WHAT TO WORK ON
Reproduce the line that holds "LUX3 pin VCC: 5V -> GND" together with all the lines after it up to the end of the entries.

SOURCE DATA
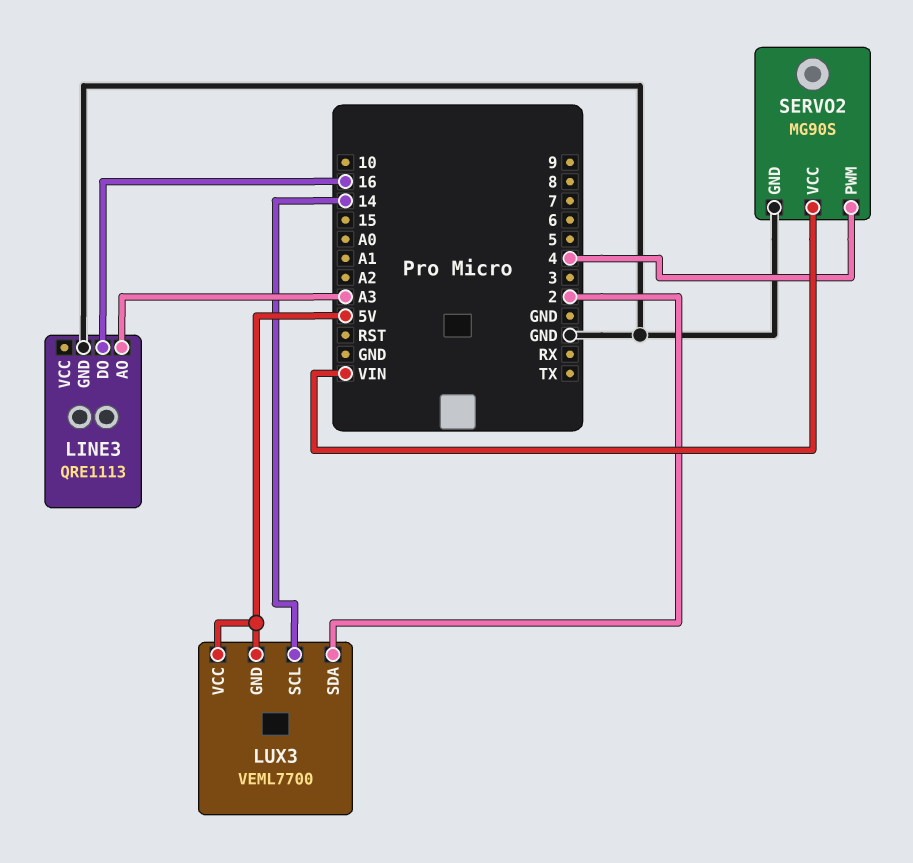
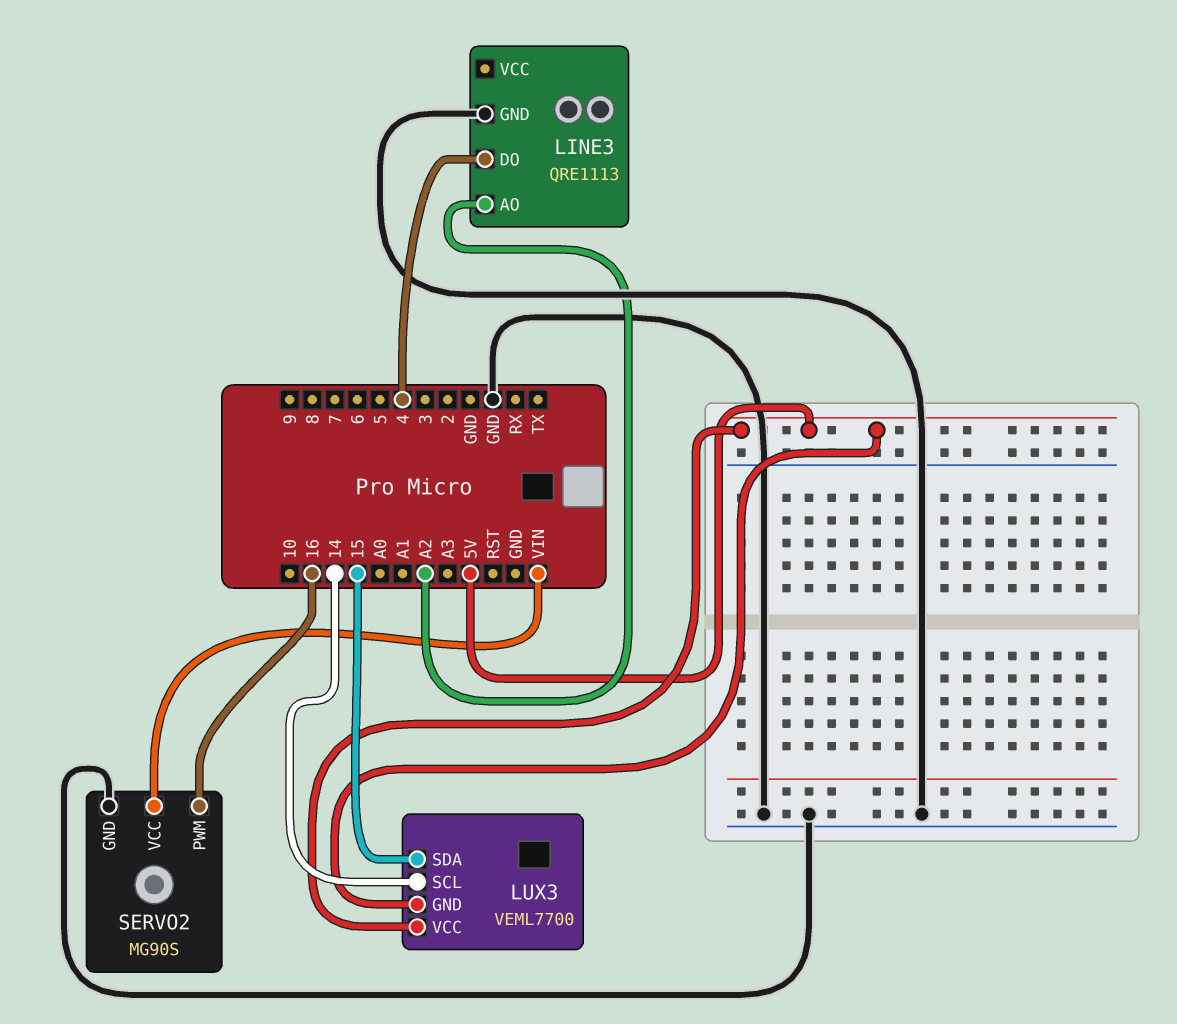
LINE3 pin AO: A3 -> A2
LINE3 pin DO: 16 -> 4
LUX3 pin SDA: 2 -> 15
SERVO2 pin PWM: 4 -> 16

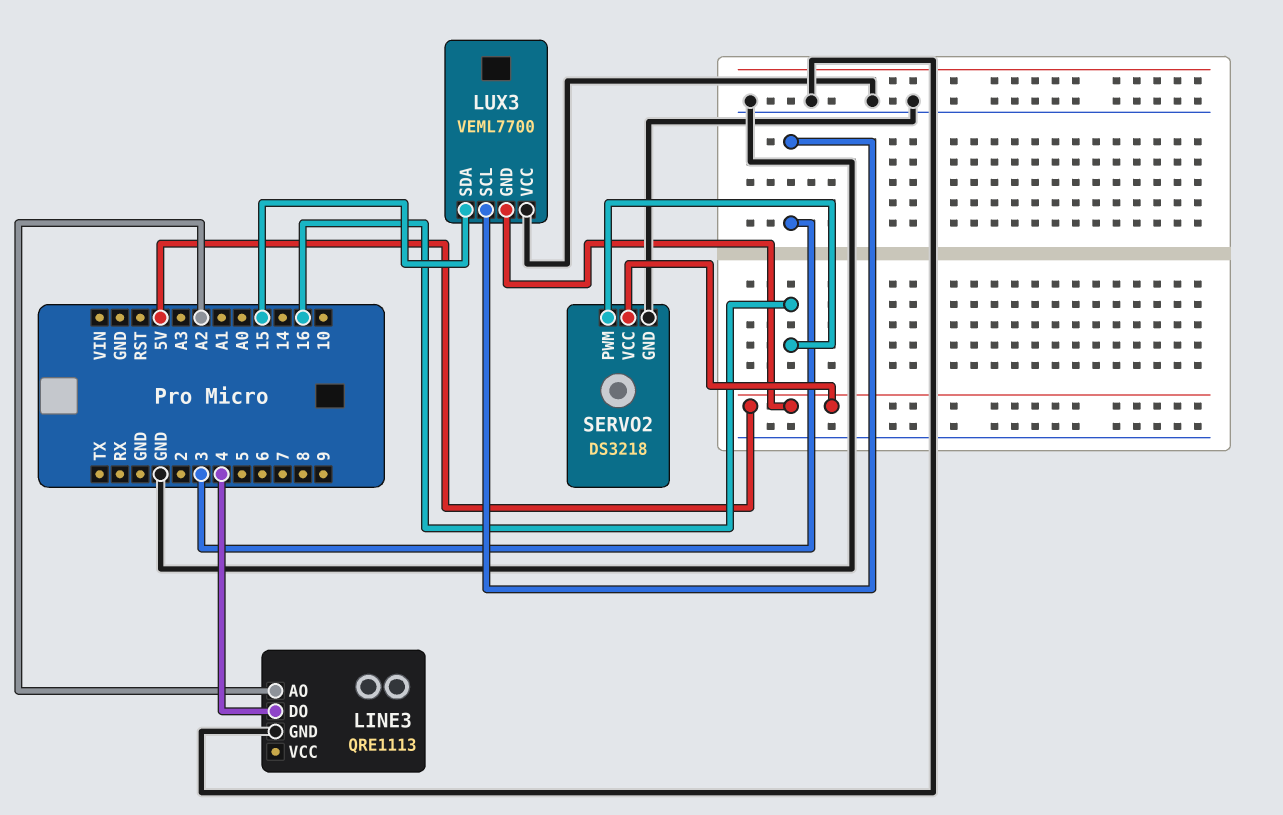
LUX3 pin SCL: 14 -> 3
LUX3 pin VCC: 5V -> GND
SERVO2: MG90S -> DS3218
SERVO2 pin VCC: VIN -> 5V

ANSWER FOR THIS EXERCISE
LUX3 pin VCC: 5V -> GND
SERVO2: MG90S -> DS3218
SERVO2 pin VCC: VIN -> 5V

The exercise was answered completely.